[Edit difference data]
|---|

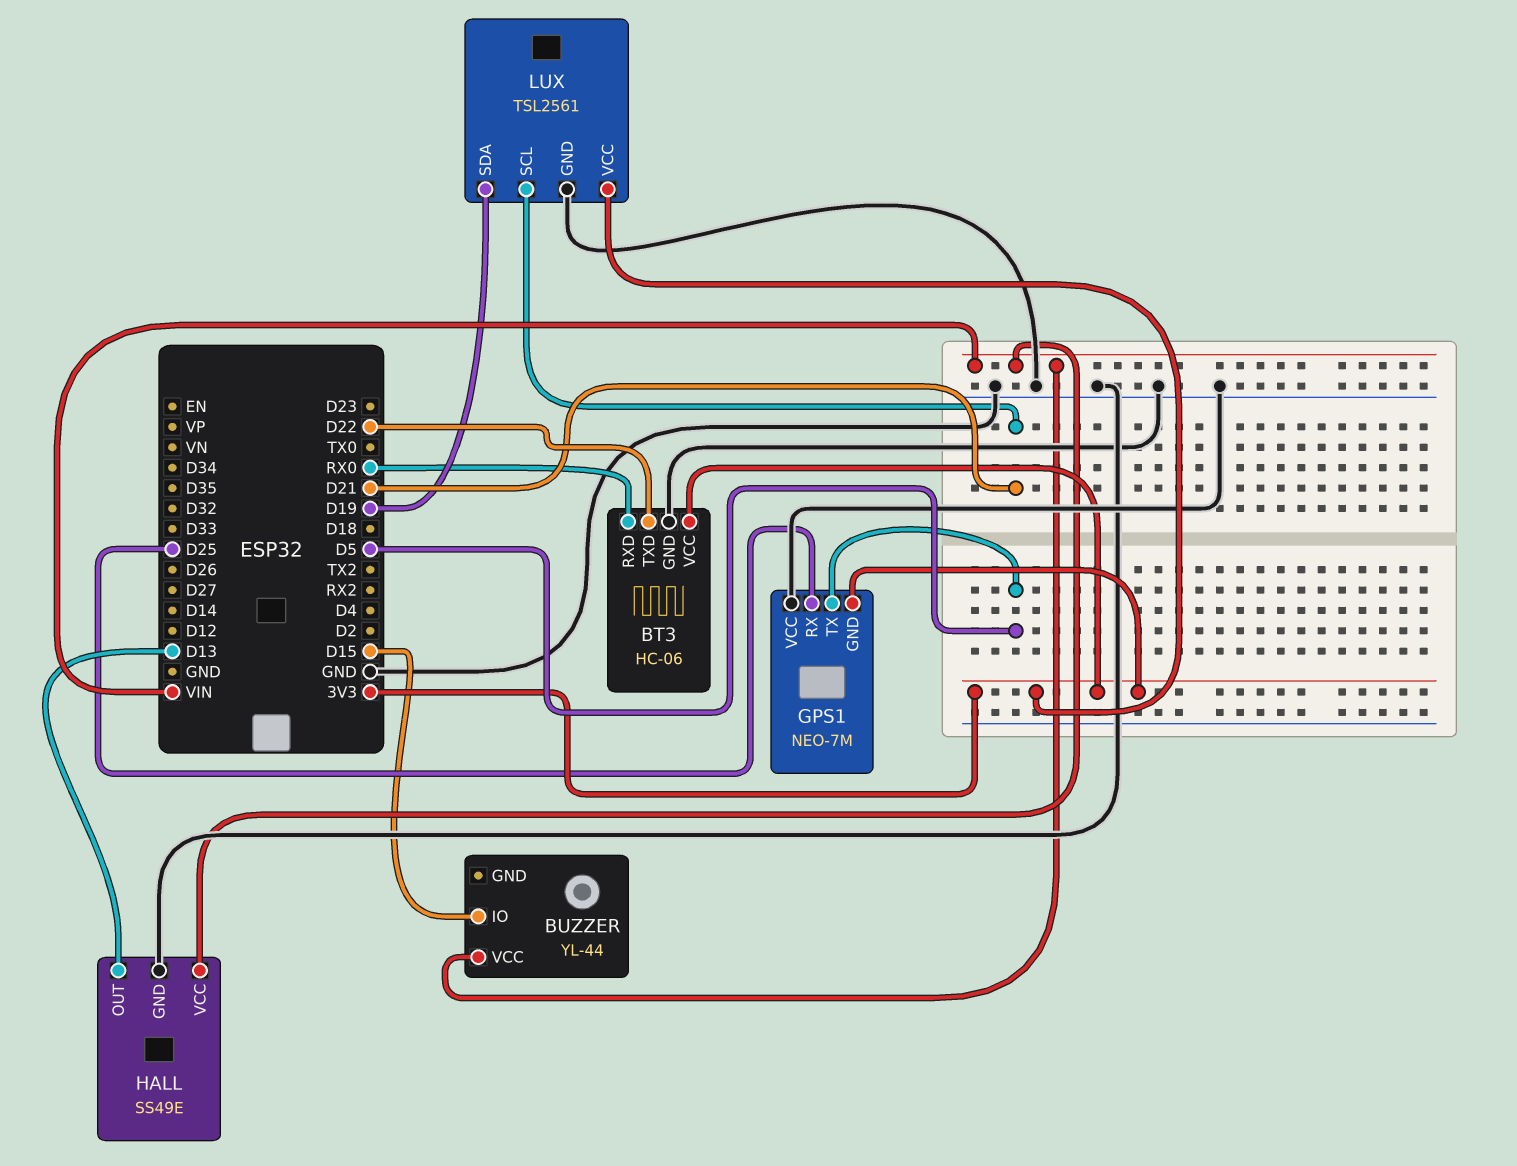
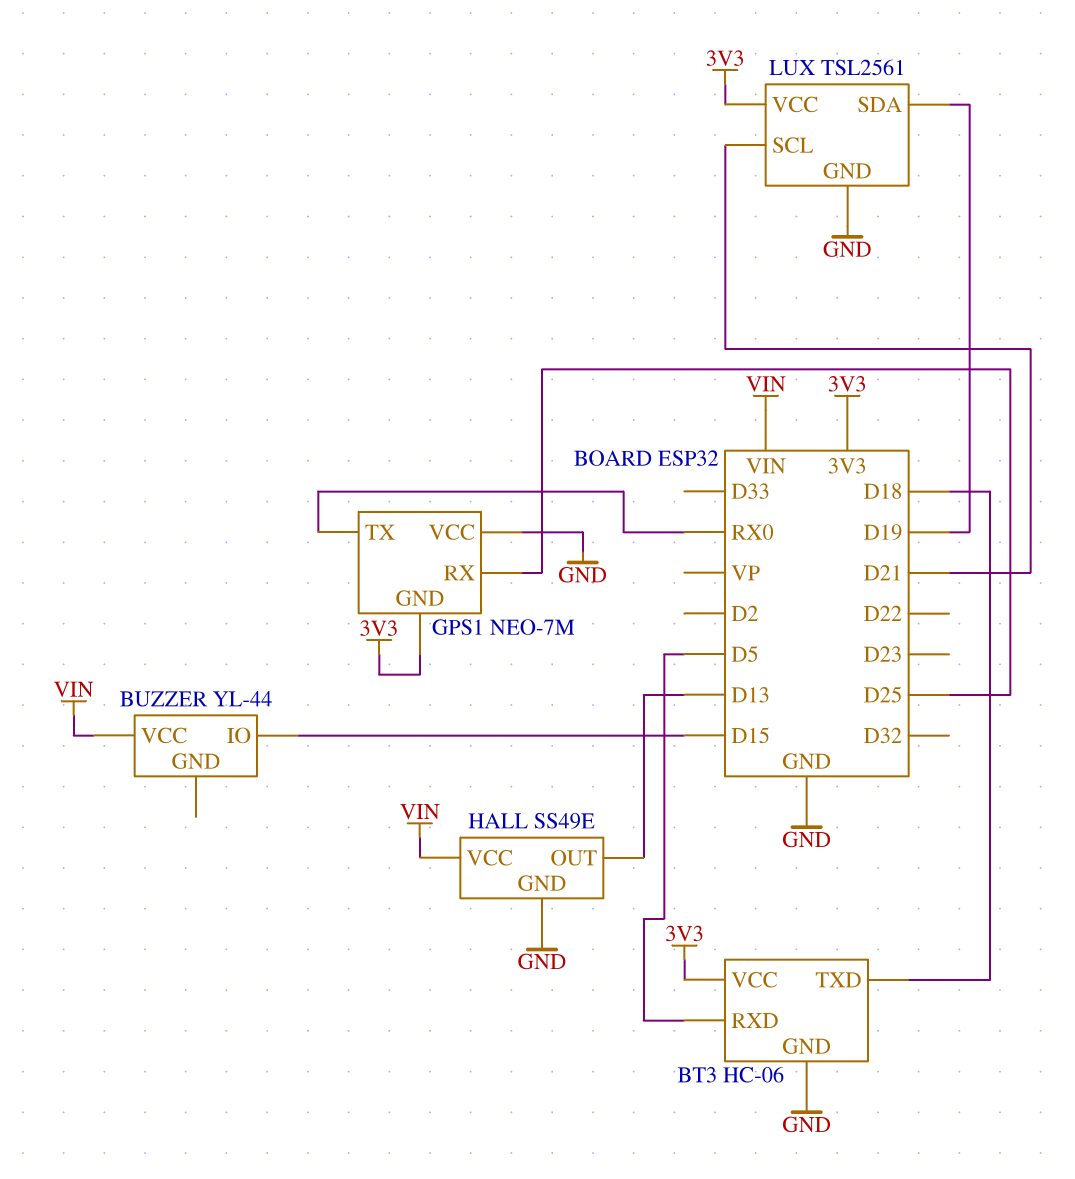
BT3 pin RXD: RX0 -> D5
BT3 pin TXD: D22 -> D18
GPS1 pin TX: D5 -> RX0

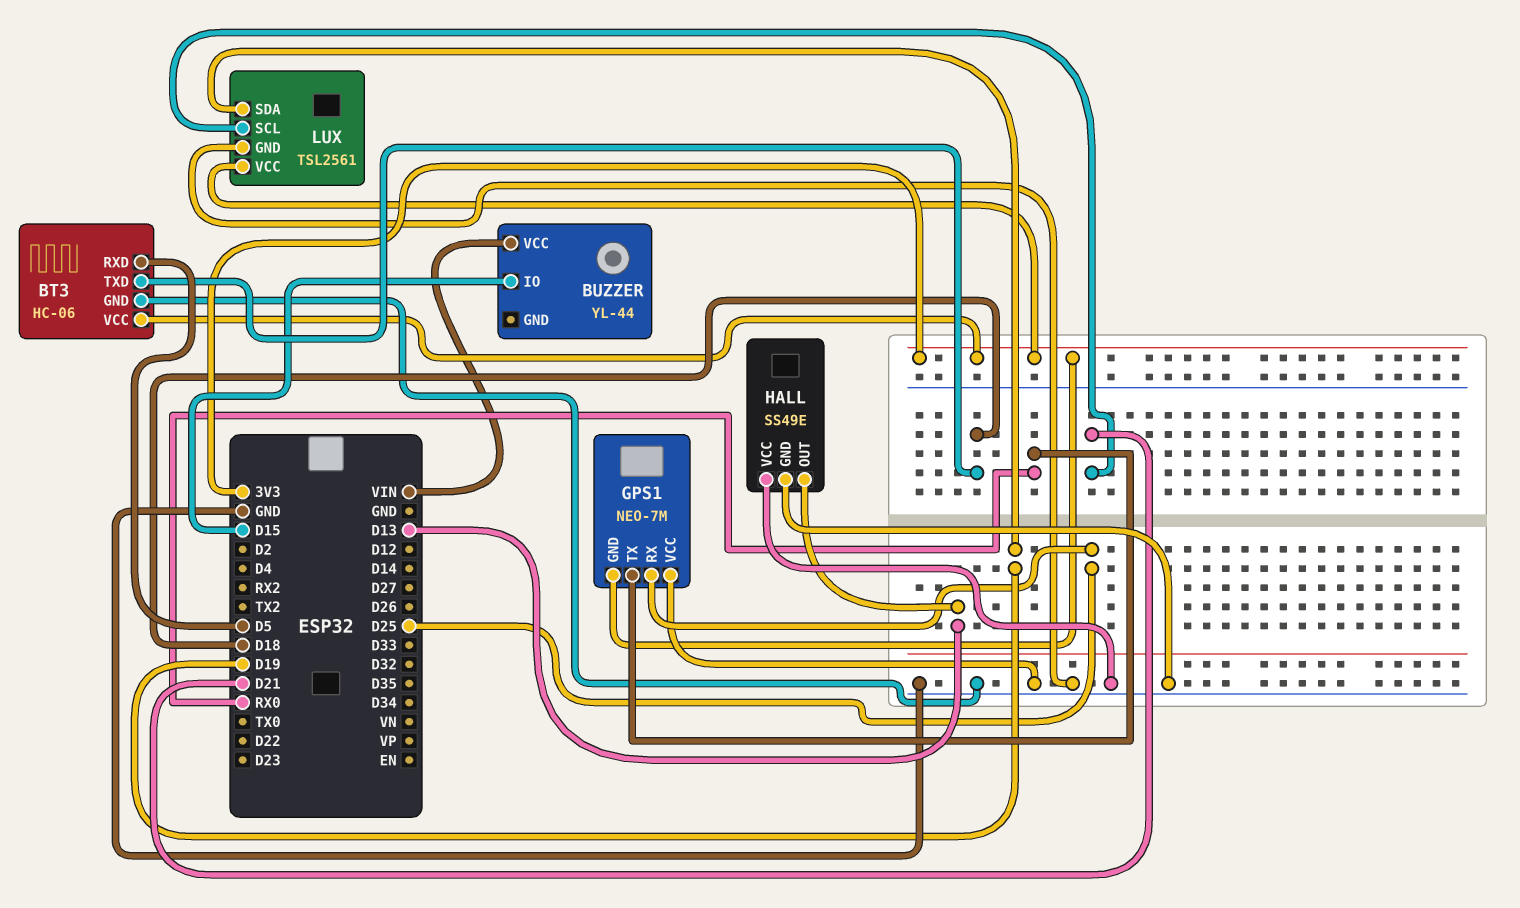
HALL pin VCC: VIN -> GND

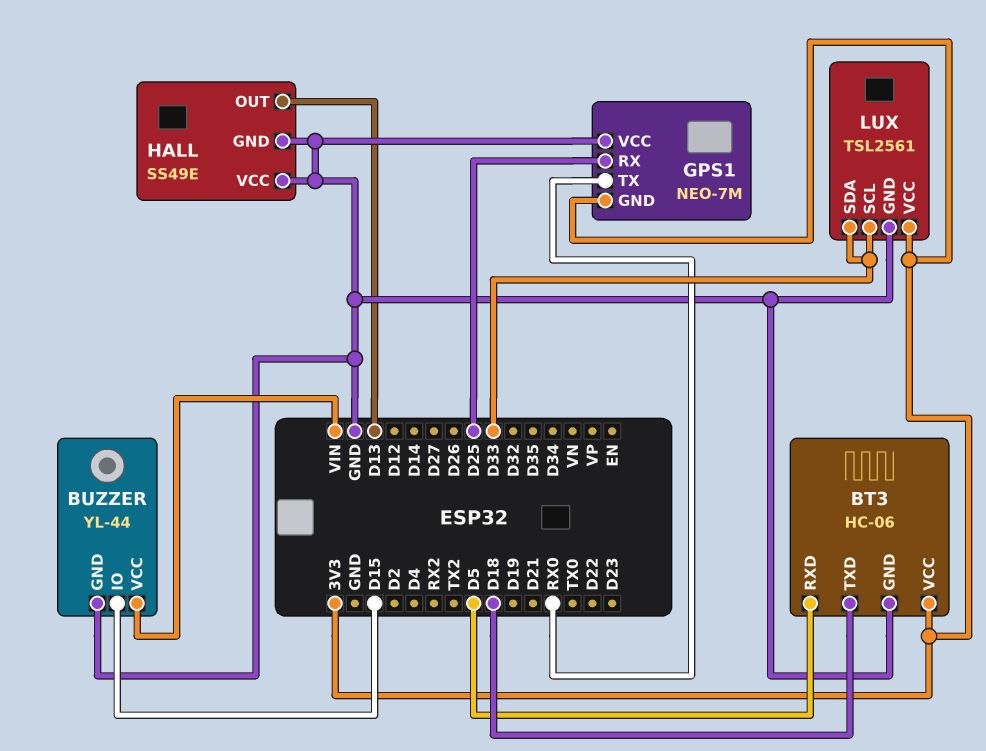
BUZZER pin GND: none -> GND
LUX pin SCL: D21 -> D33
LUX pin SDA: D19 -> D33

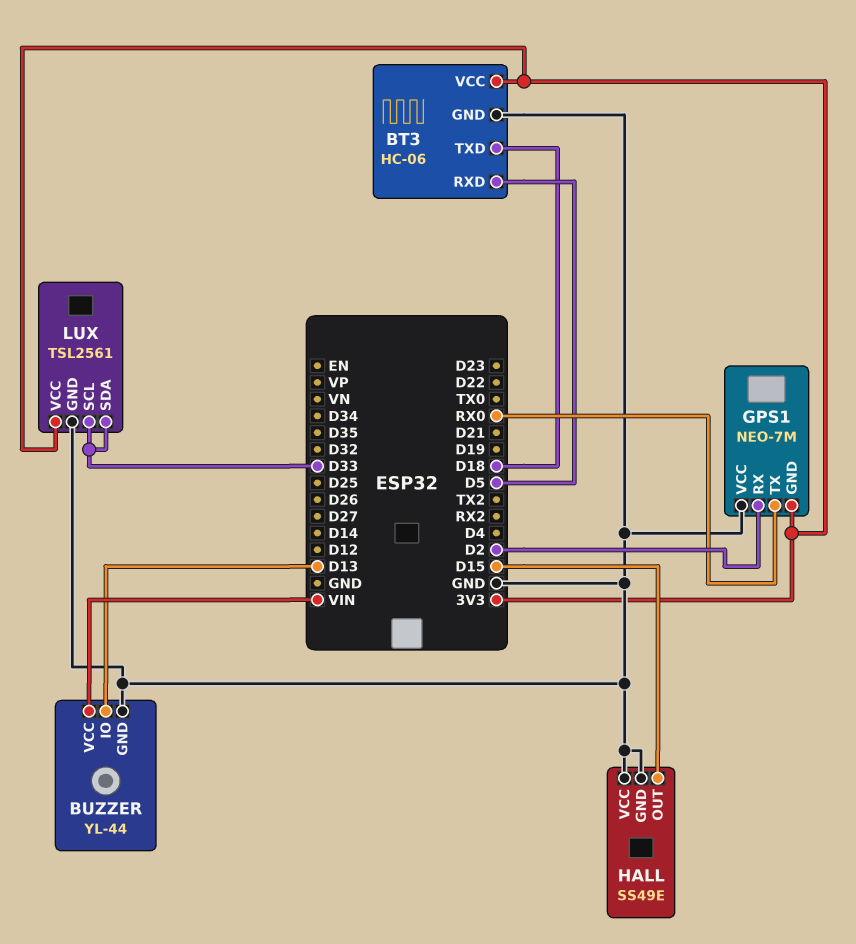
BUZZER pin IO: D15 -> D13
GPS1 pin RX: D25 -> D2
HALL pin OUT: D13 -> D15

|---|

Could you reproduce all of the data above exactly and skip any image?

◆ FINAL ANSWER
BT3 pin RXD: RX0 -> D5
BT3 pin TXD: D22 -> D18
GPS1 pin TX: D5 -> RX0

HALL pin VCC: VIN -> GND

BUZZER pin GND: none -> GND
LUX pin SCL: D21 -> D33
LUX pin SDA: D19 -> D33

BUZZER pin IO: D15 -> D13
GPS1 pin RX: D25 -> D2
HALL pin OUT: D13 -> D15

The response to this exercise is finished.